▶ _Work request_: Write out the records word for word, with no pictures.

[Object state change records]
----------

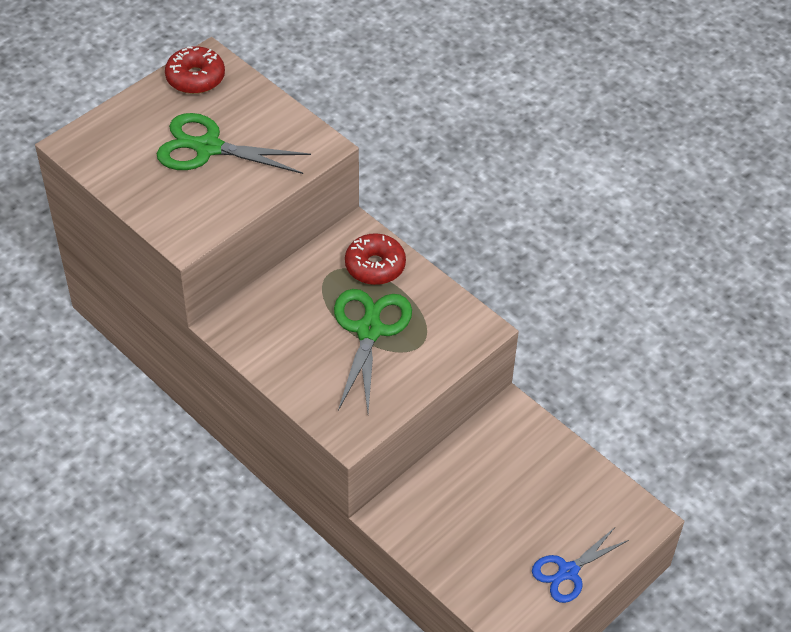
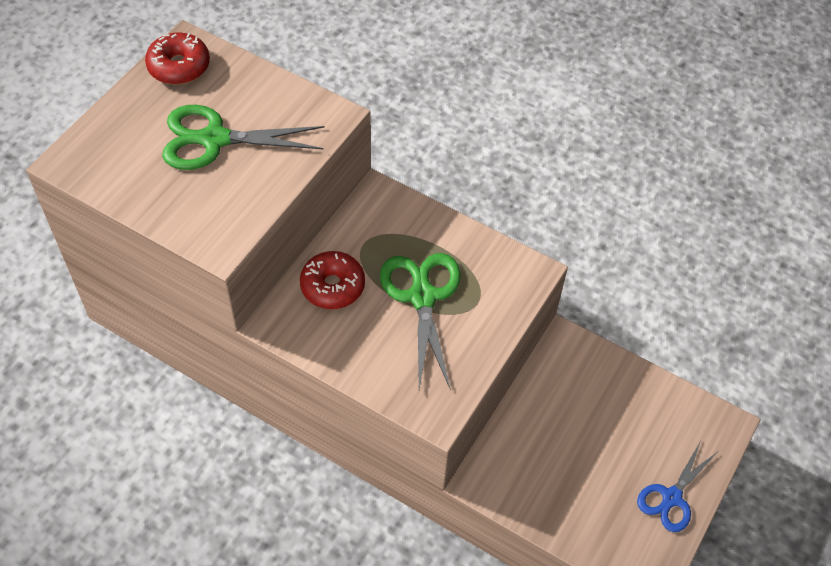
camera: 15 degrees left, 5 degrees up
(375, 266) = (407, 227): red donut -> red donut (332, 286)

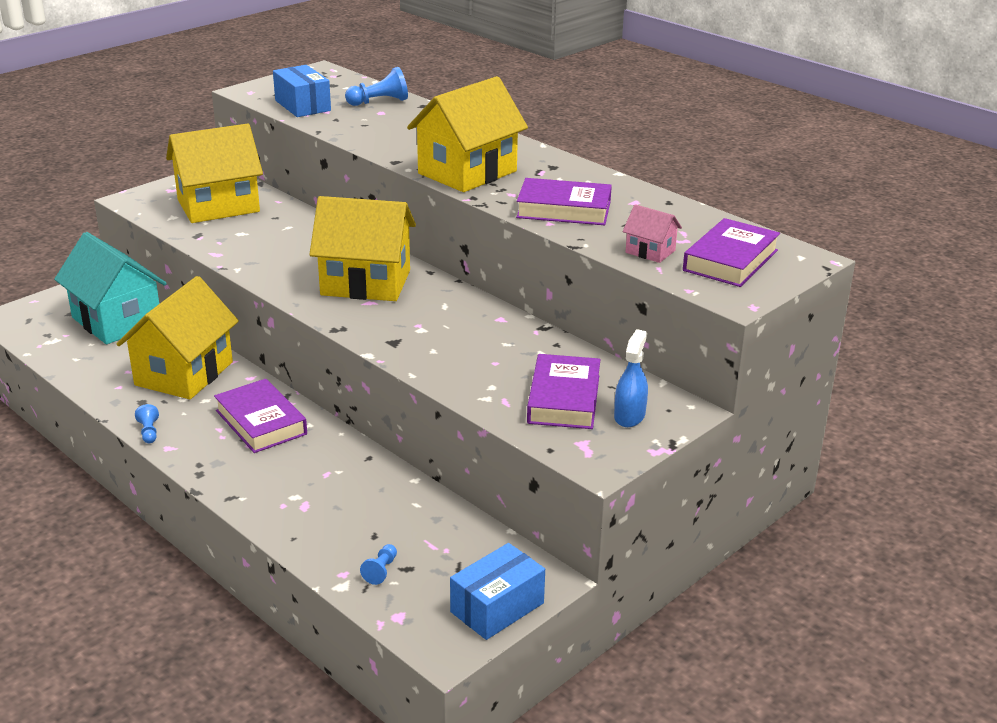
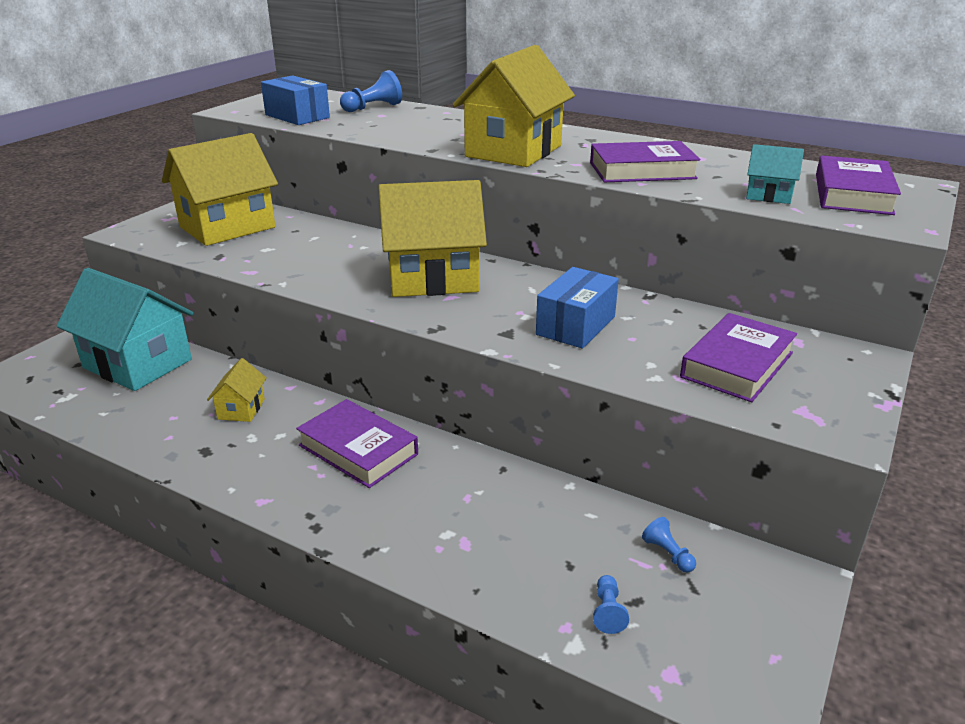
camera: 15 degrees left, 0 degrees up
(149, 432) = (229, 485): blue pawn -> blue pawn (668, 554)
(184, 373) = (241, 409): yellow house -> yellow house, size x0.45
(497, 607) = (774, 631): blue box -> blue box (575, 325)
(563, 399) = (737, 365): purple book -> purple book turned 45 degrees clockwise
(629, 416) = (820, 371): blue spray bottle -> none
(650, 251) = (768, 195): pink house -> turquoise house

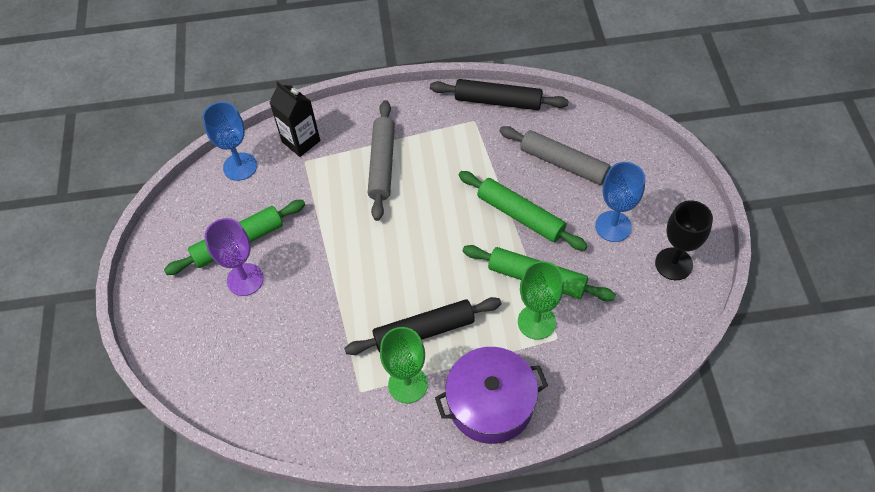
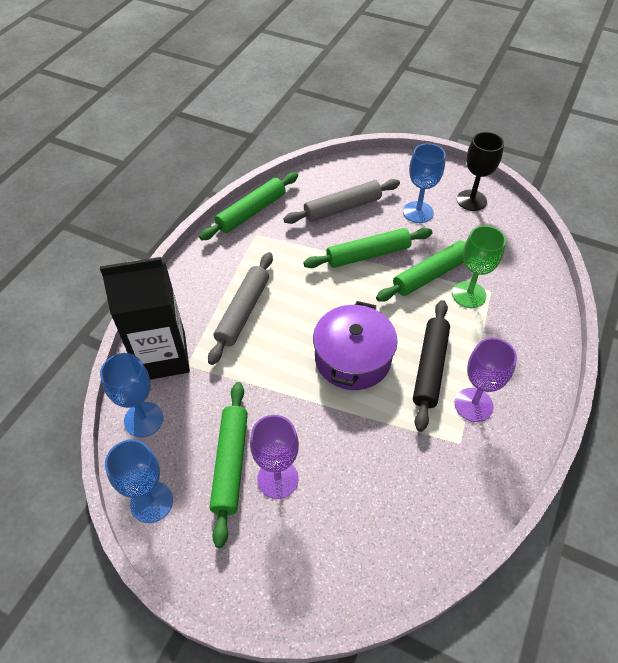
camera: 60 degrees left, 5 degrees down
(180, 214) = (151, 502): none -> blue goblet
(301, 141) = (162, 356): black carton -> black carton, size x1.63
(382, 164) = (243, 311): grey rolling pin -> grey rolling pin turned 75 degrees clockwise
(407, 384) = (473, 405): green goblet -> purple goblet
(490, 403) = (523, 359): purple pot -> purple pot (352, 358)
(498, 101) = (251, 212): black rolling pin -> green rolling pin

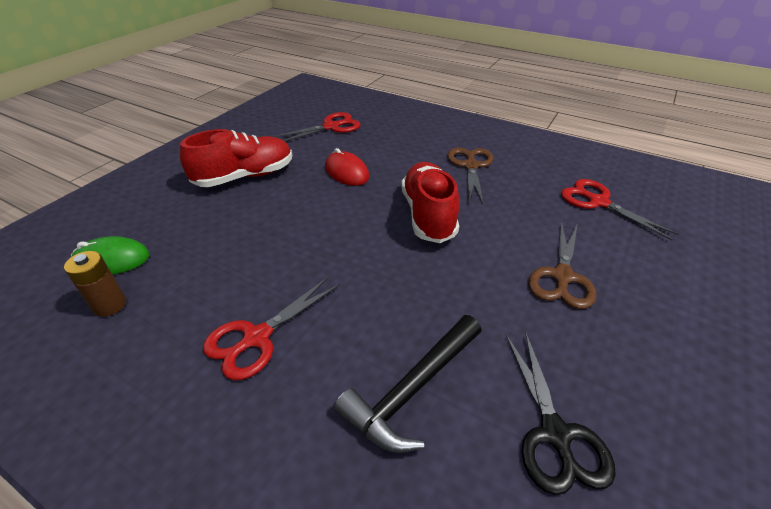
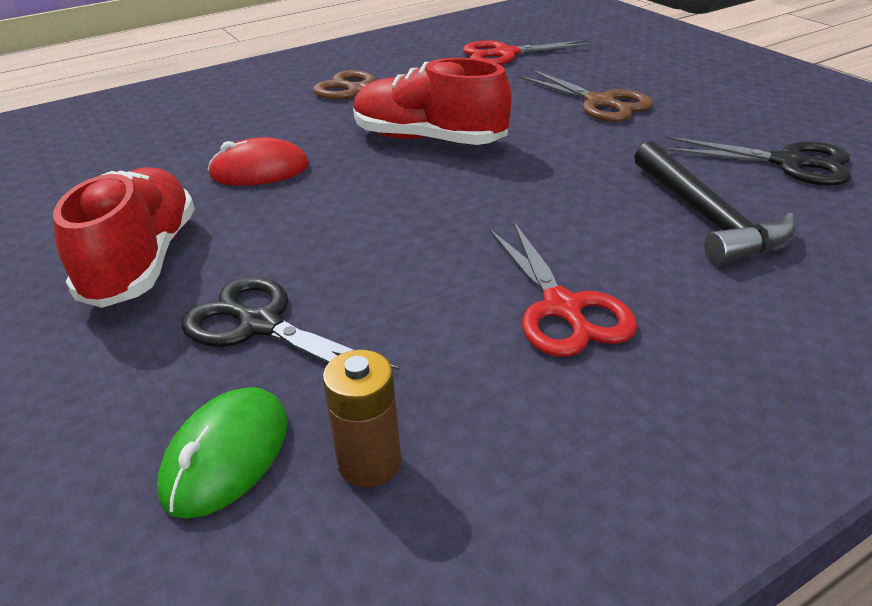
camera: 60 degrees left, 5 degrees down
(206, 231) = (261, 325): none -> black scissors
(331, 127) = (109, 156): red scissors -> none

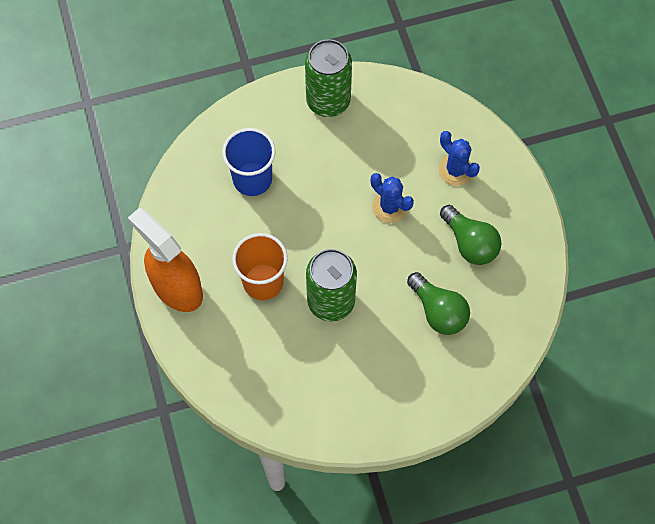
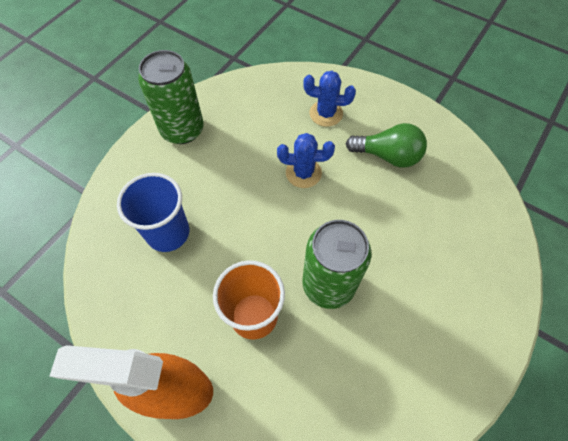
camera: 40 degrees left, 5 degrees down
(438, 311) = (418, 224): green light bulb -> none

----------

▶ _Response to the task_:
camera: 15 degrees left, 5 degrees up
(375, 266) = (407, 227): red donut -> red donut (332, 286)

camera: 15 degrees left, 0 degrees up
(149, 432) = (229, 485): blue pawn -> blue pawn (668, 554)
(184, 373) = (241, 409): yellow house -> yellow house, size x0.45
(497, 607) = (774, 631): blue box -> blue box (575, 325)
(563, 399) = (737, 365): purple book -> purple book turned 45 degrees clockwise
(629, 416) = (820, 371): blue spray bottle -> none
(650, 251) = (768, 195): pink house -> turquoise house

camera: 60 degrees left, 5 degrees down
(180, 214) = (151, 502): none -> blue goblet
(301, 141) = (162, 356): black carton -> black carton, size x1.63
(382, 164) = (243, 311): grey rolling pin -> grey rolling pin turned 75 degrees clockwise
(407, 384) = (473, 405): green goblet -> purple goblet
(490, 403) = (523, 359): purple pot -> purple pot (352, 358)
(498, 101) = (251, 212): black rolling pin -> green rolling pin

camera: 60 degrees left, 5 degrees down
(206, 231) = (261, 325): none -> black scissors
(331, 127) = (109, 156): red scissors -> none

camera: 40 degrees left, 5 degrees down
(438, 311) = (418, 224): green light bulb -> none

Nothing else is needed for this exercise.